Object change descriptions:
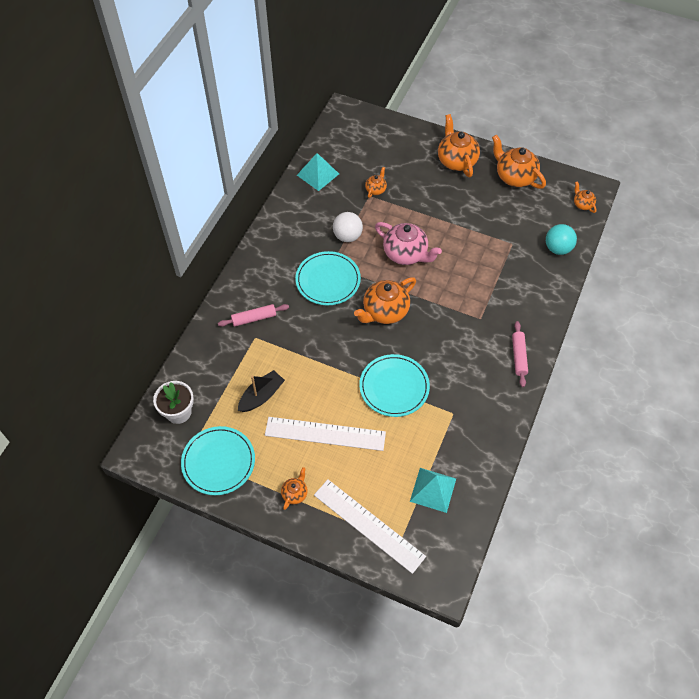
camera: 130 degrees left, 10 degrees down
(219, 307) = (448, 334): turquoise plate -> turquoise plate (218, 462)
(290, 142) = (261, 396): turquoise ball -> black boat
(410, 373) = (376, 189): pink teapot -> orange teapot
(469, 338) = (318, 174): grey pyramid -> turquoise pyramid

What this task involves>
All lines with the string "turquoise" must be copied from the data.

Solution>
(219, 307) = (448, 334): turquoise plate -> turquoise plate (218, 462)
(290, 142) = (261, 396): turquoise ball -> black boat
(469, 338) = (318, 174): grey pyramid -> turquoise pyramid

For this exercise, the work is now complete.